- _WORK TO COMPLETE_: Copy out, exactly and with nothing else, the stretch of lines that starts at the line containing "(399, 657) = (537, 369): red car -> none" and finishes at the end of the data.

*** Opening of INPUT ***

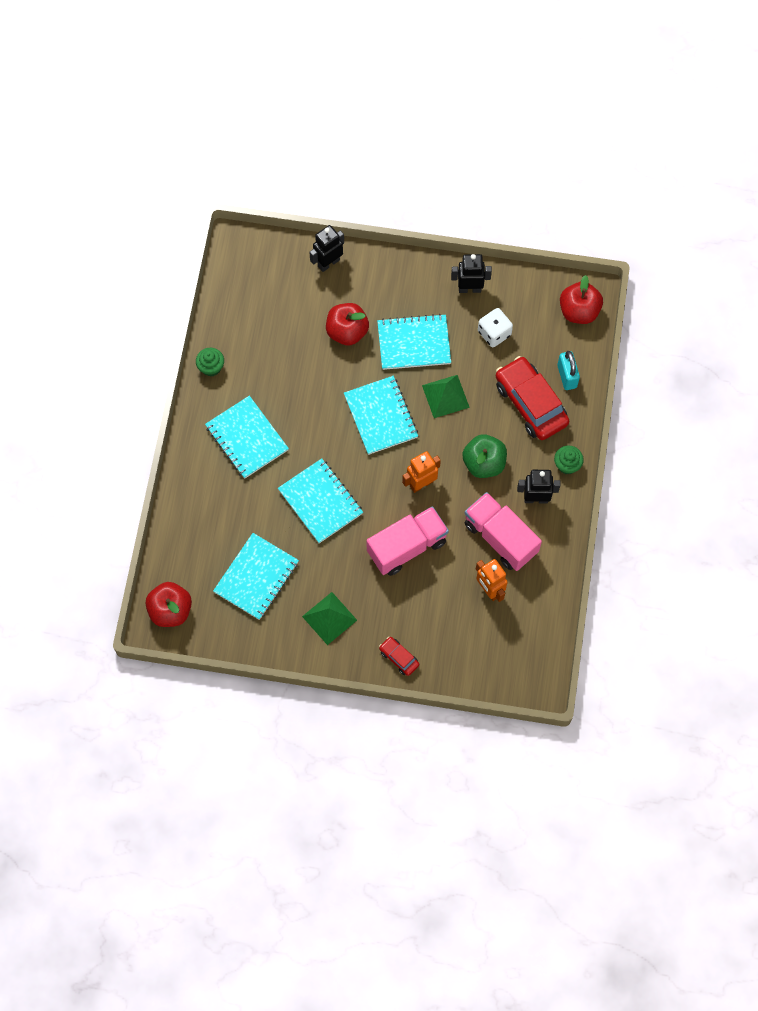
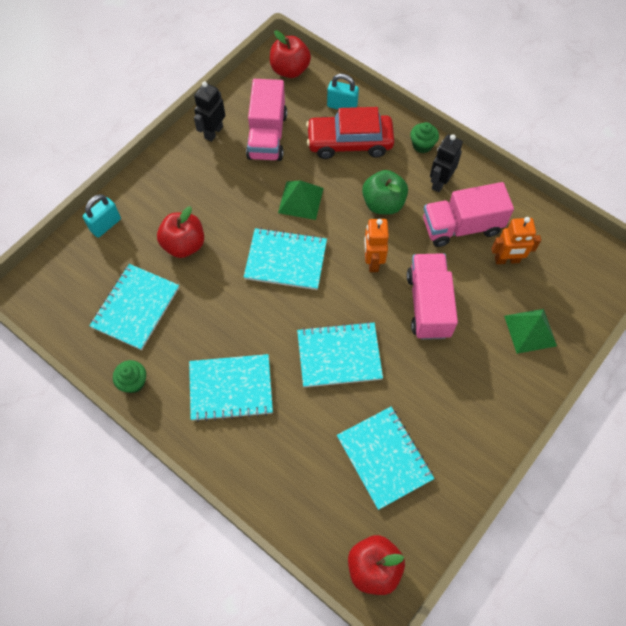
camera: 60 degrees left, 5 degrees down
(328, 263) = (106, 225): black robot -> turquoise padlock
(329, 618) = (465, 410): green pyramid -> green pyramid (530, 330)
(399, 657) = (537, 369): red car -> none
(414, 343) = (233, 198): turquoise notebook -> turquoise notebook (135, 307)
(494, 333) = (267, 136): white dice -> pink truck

*** Close of INPUT ***

- _WRITTEN SOLUTION_:
(399, 657) = (537, 369): red car -> none
(414, 343) = (233, 198): turquoise notebook -> turquoise notebook (135, 307)
(494, 333) = (267, 136): white dice -> pink truck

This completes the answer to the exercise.